======== Input records ========

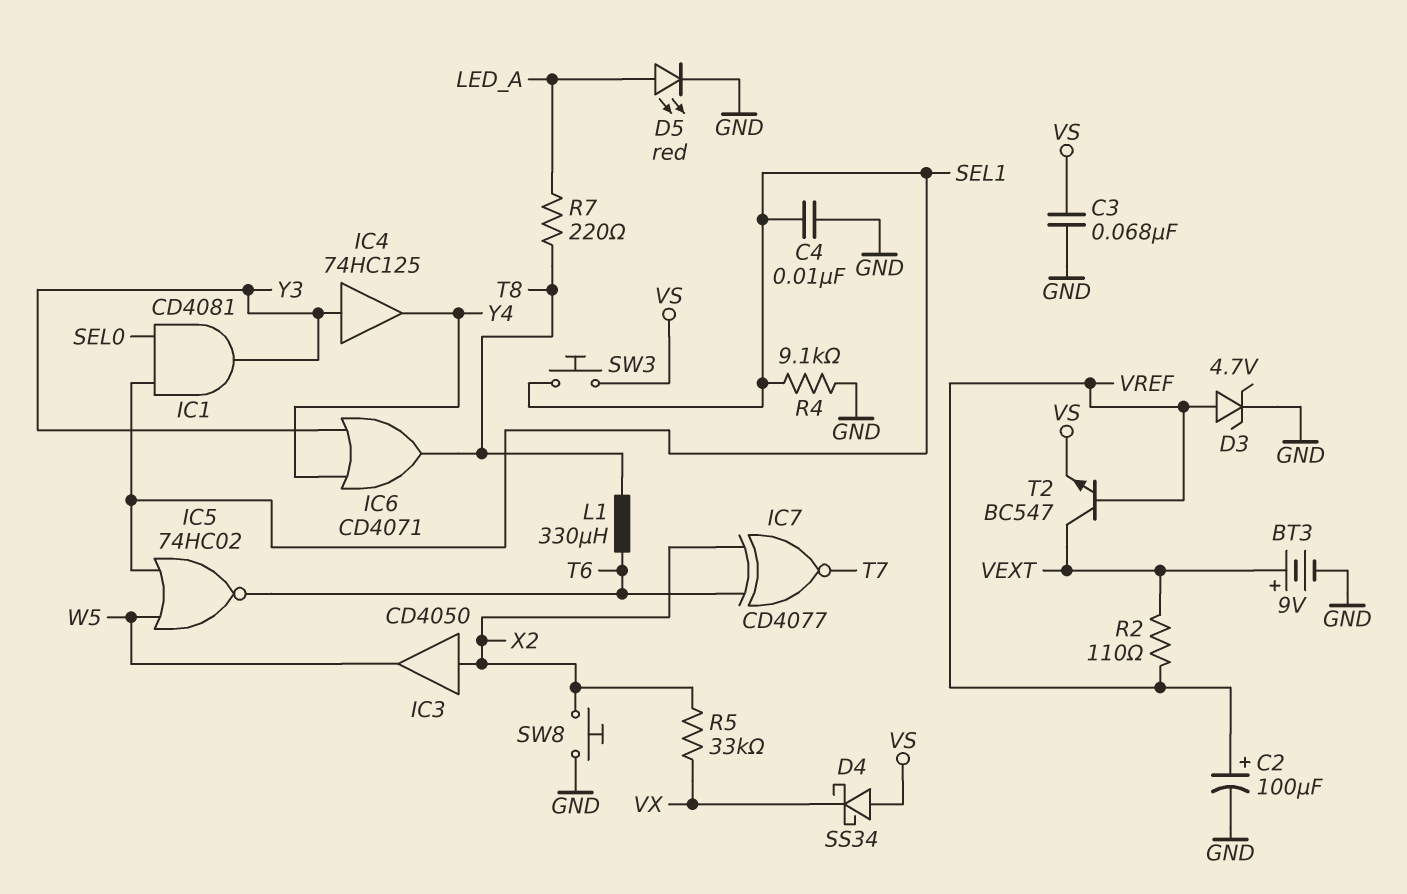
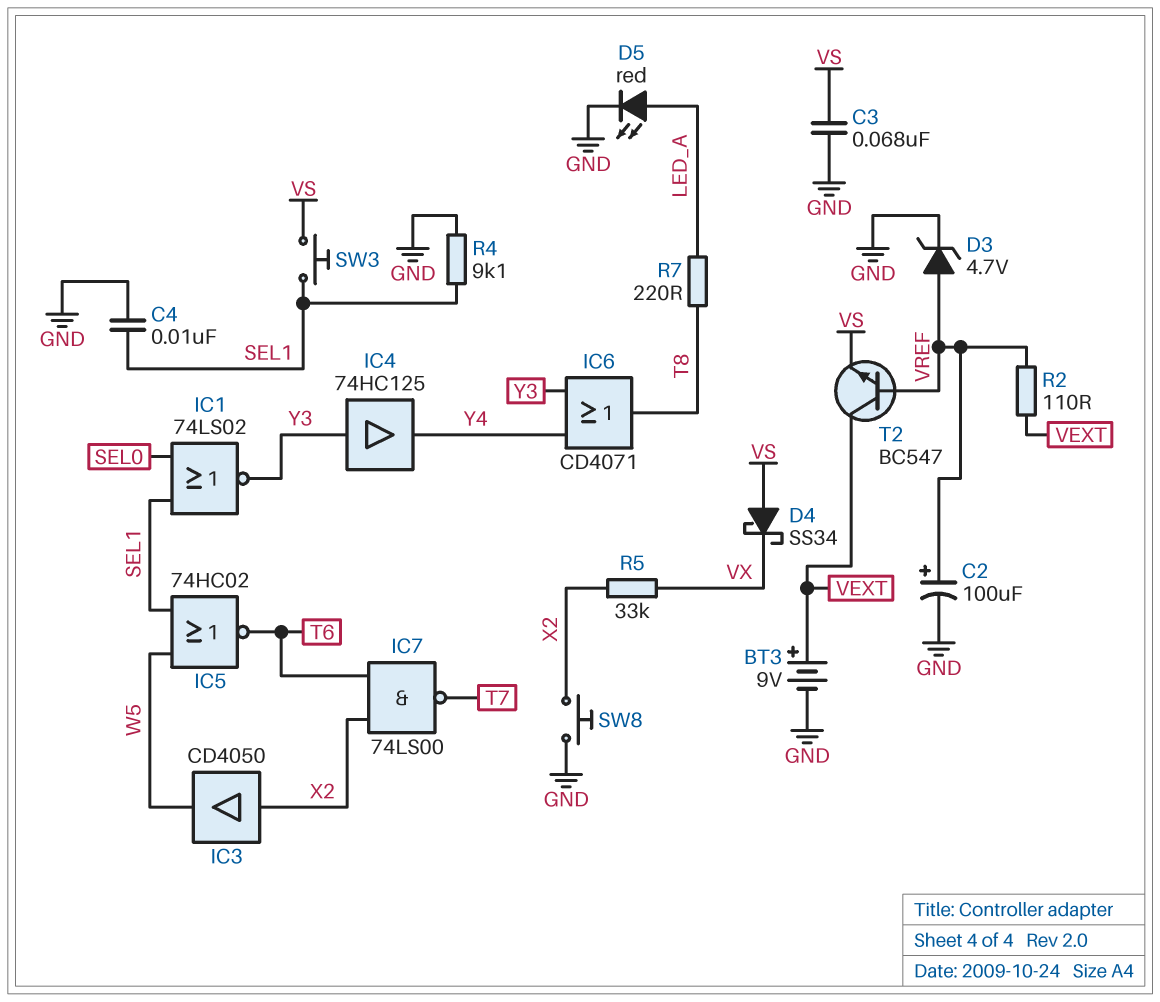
IC1: AND CD4081 (in SEL0, in SEL1, out Y3) -> NOR 74LS02 (in SEL0, in SEL1, out Y3)
IC7: XNOR CD4077 (in T6, in X2, out T7) -> NAND 74LS00 (in T6, in X2, out T7)
L1: 330uH (T6, T8) -> none

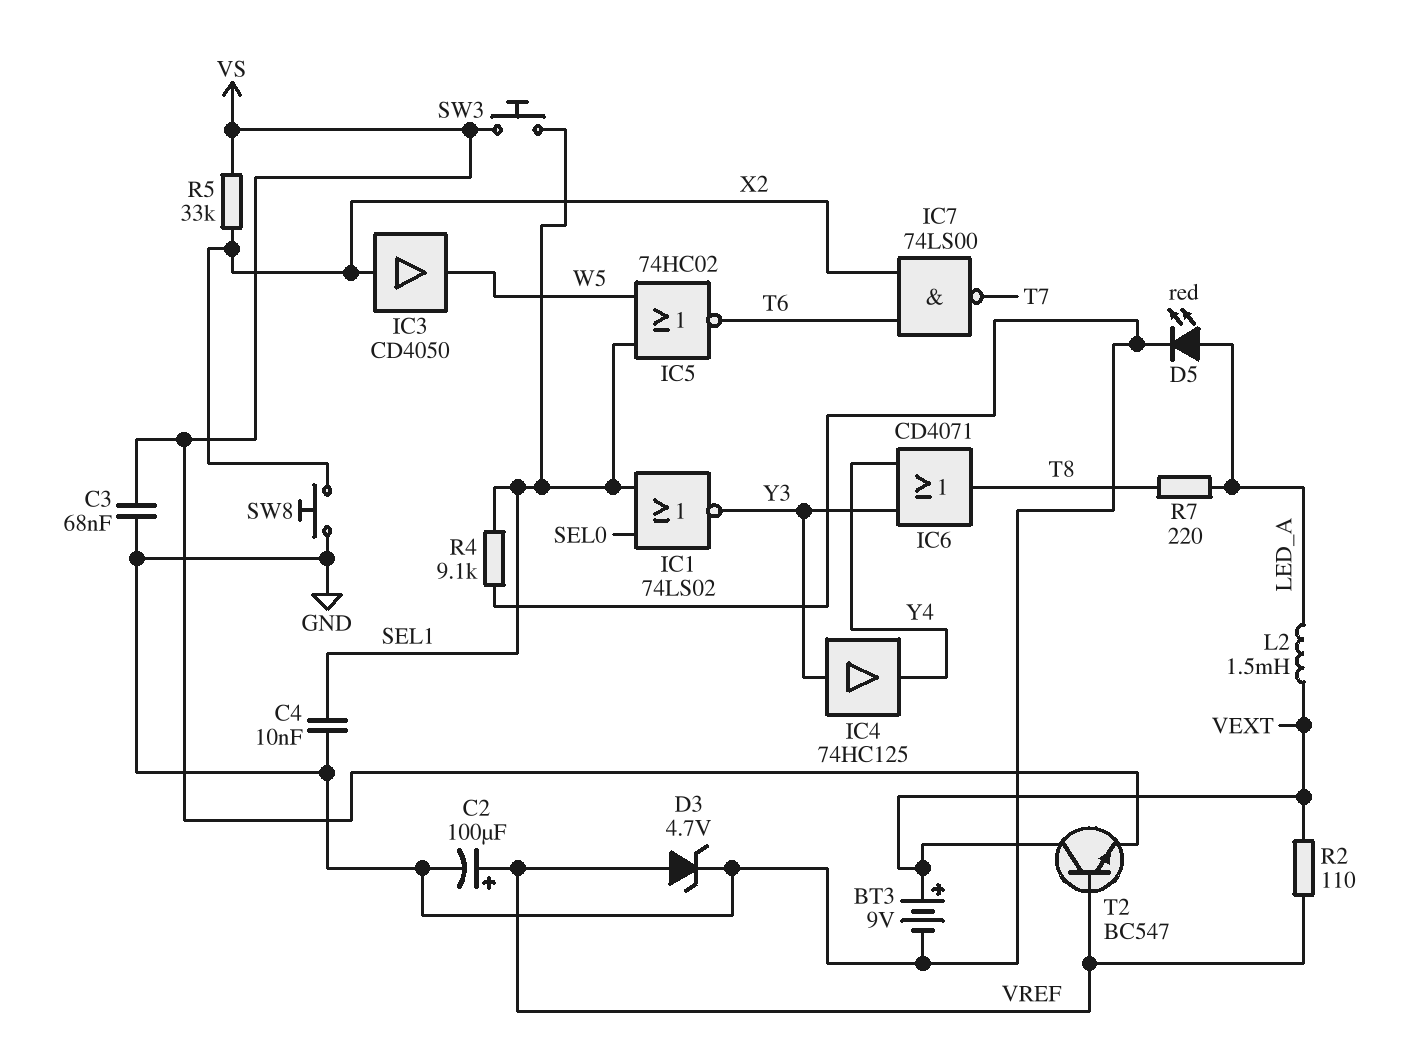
D4: schottky SS34 (A VS, K VX) -> none
L2: none -> 1.5mH (LED_A, VEXT)
R5: 33k (VX, X2) -> 33k (VS, X2)

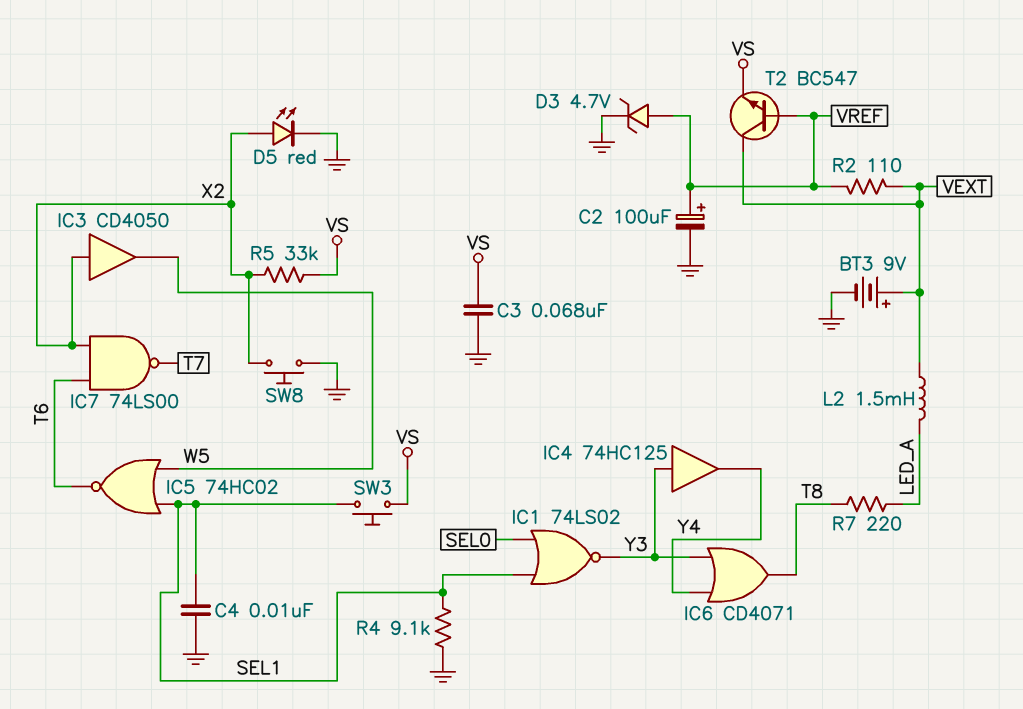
D5: LED red (A LED_A, K GND) -> LED red (A X2, K GND)

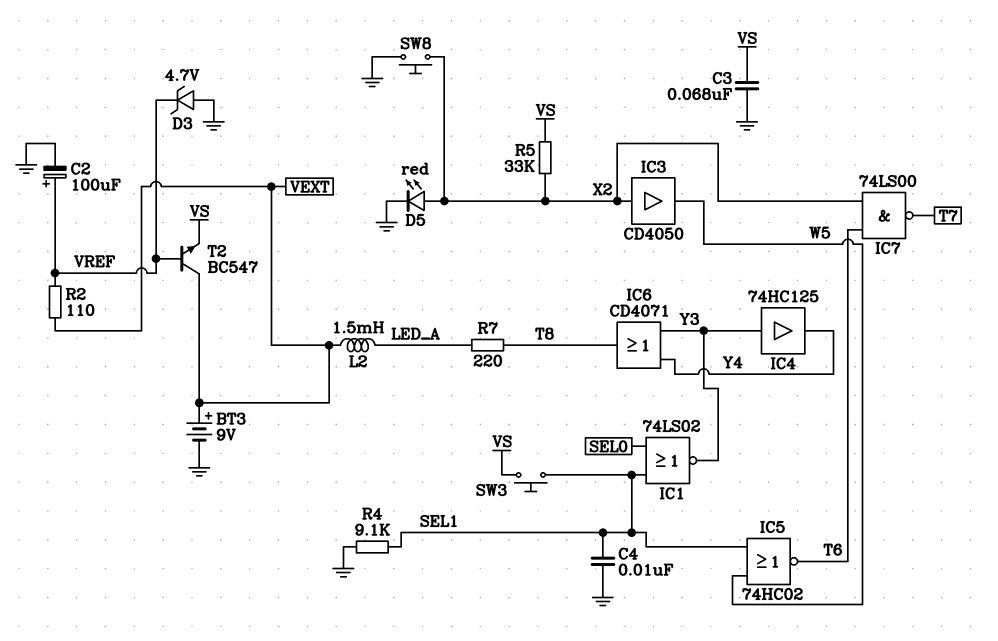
D3: zener 4.7V (A VREF, K GND) -> zener 4.7V (A GND, K VREF)

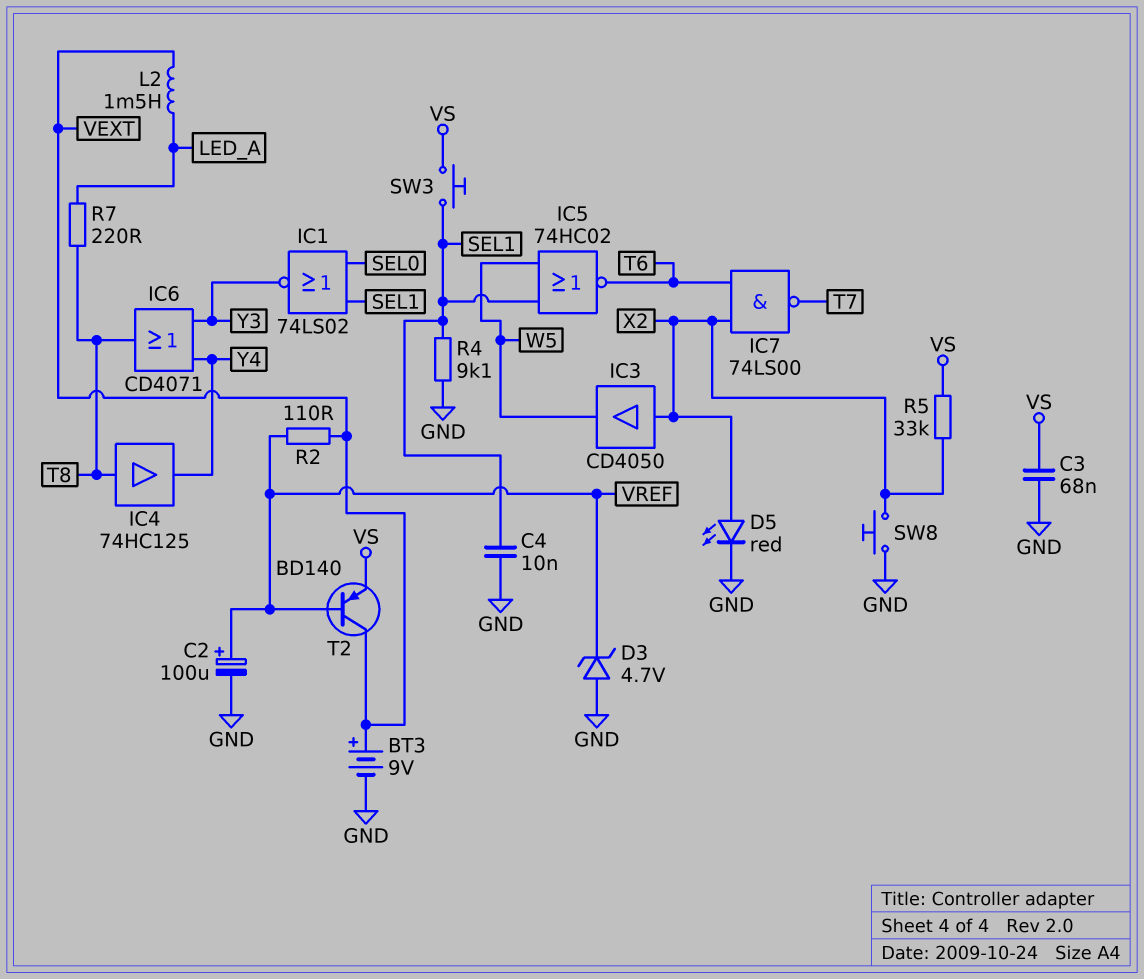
IC4: buffer 74HC125 (in Y3, out Y4) -> buffer 74HC125 (in T8, out Y4)
T2: NPN BC547 (B VREF, C VEXT, E VS) -> PNP BD140 (B VREF, C VEXT, E VS)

========

### Exercise instructions
Return only the number of lines above in which the string "VREF" occurs.

### Exercise result
2